Assigned task: Only lines with the word "orange" belong in the answer; copy them from the records below.

Supplied data:
::::::::::

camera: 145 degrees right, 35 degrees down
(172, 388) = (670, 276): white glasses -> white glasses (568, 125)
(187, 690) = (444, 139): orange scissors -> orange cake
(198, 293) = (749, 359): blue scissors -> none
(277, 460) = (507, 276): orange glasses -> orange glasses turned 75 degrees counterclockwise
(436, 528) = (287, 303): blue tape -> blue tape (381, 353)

::::::::::

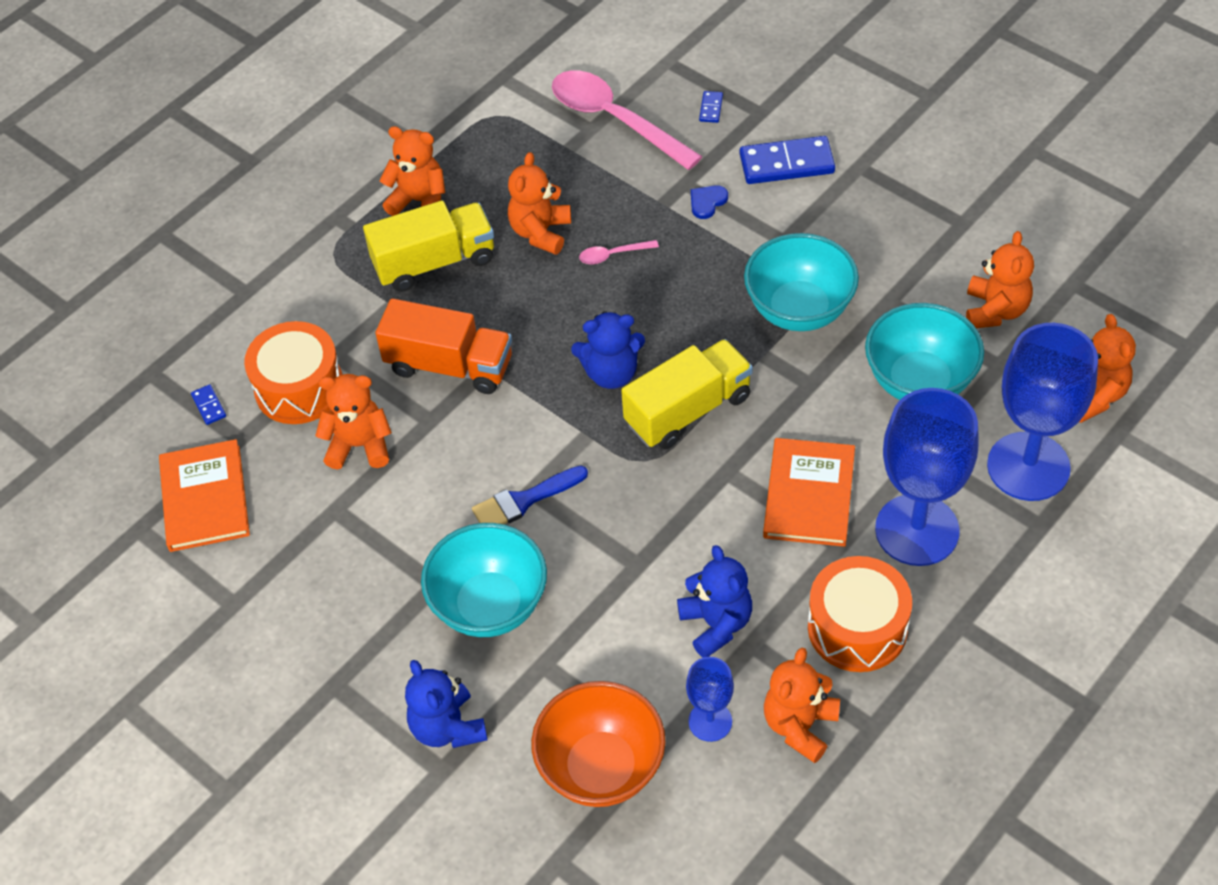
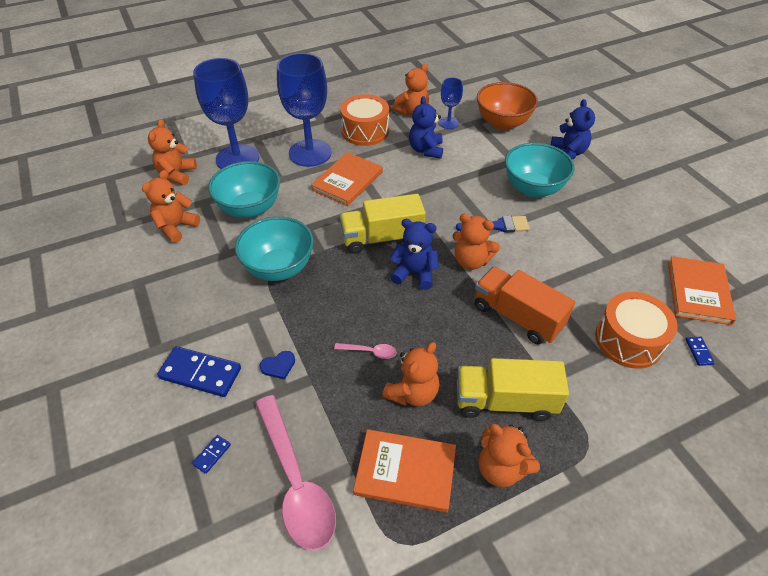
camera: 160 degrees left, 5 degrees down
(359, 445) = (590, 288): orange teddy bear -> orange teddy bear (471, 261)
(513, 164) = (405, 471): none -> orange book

::::::::::

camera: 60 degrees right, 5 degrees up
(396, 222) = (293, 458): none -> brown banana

::::::::::

Task result:
(187, 690) = (444, 139): orange scissors -> orange cake
(277, 460) = (507, 276): orange glasses -> orange glasses turned 75 degrees counterclockwise
(359, 445) = (590, 288): orange teddy bear -> orange teddy bear (471, 261)
(513, 164) = (405, 471): none -> orange book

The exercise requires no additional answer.